=== Begin Enclosure ===
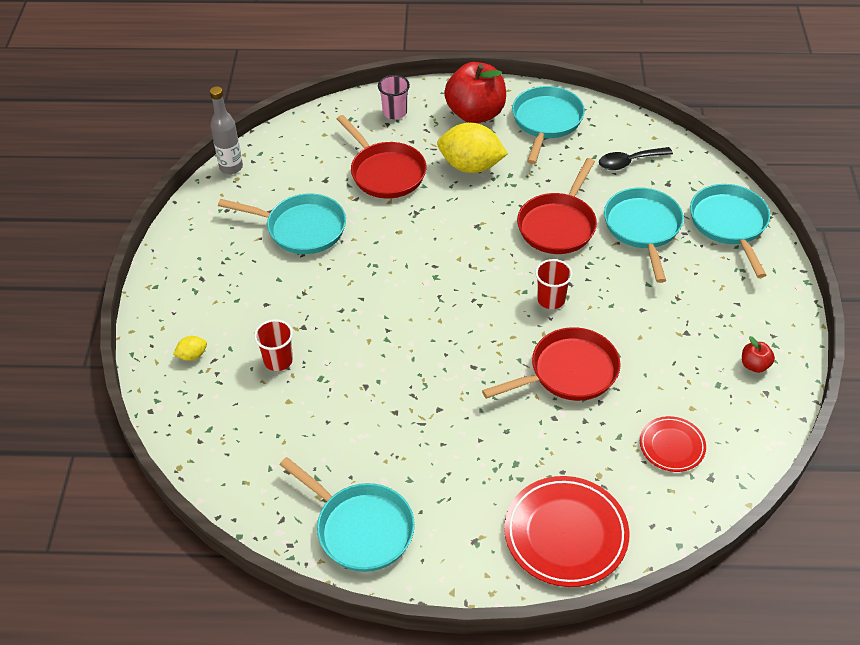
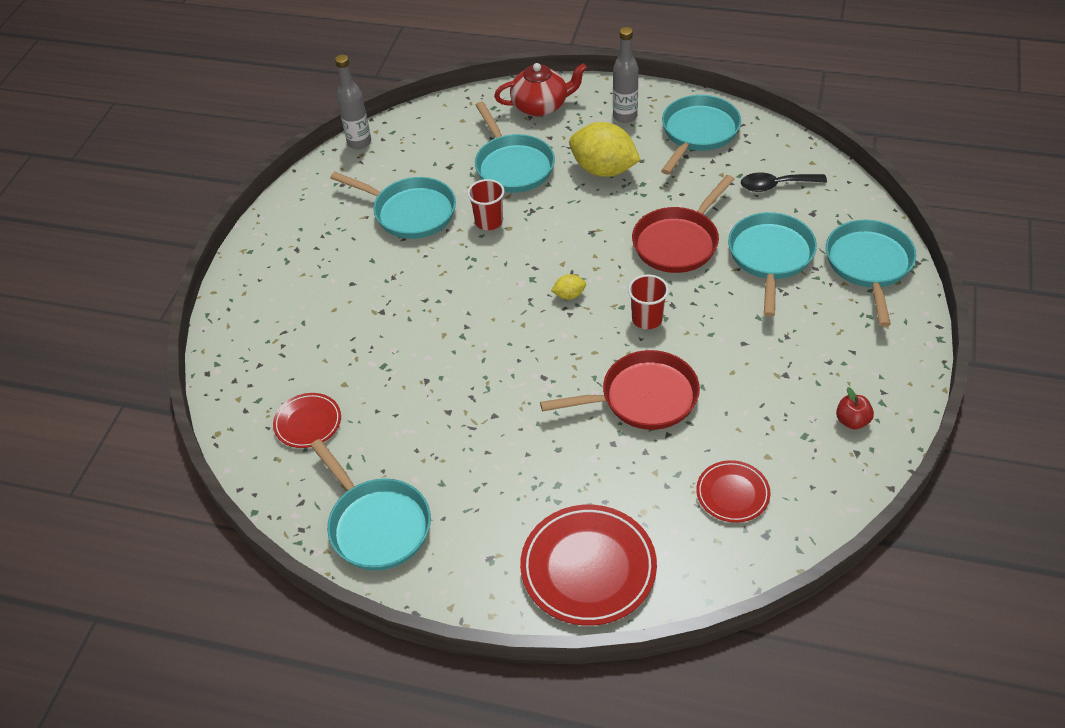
camera: 15 degrees right, 0 degrees up
(192, 355) = (264, 324): yellow lemon -> yellow lemon (569, 295)
(265, 443) = (308, 423): none -> red plate
(278, 360) = (346, 341): red cup -> red cup (489, 222)
(385, 172) = (512, 166): red pan -> turquoise pan
(395, 112) = (541, 106): pink cup -> red teapot
(475, 114) = (625, 116): red apple -> grey bottle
=== End Enclosure ===
### YOUR GOAL:
In the answer, include exactly the lines from the line containing "(192, 355) = (264, 324): yellow" through the end of the data, and nothing else.

### TASK RESULT:
(192, 355) = (264, 324): yellow lemon -> yellow lemon (569, 295)
(265, 443) = (308, 423): none -> red plate
(278, 360) = (346, 341): red cup -> red cup (489, 222)
(385, 172) = (512, 166): red pan -> turquoise pan
(395, 112) = (541, 106): pink cup -> red teapot
(475, 114) = (625, 116): red apple -> grey bottle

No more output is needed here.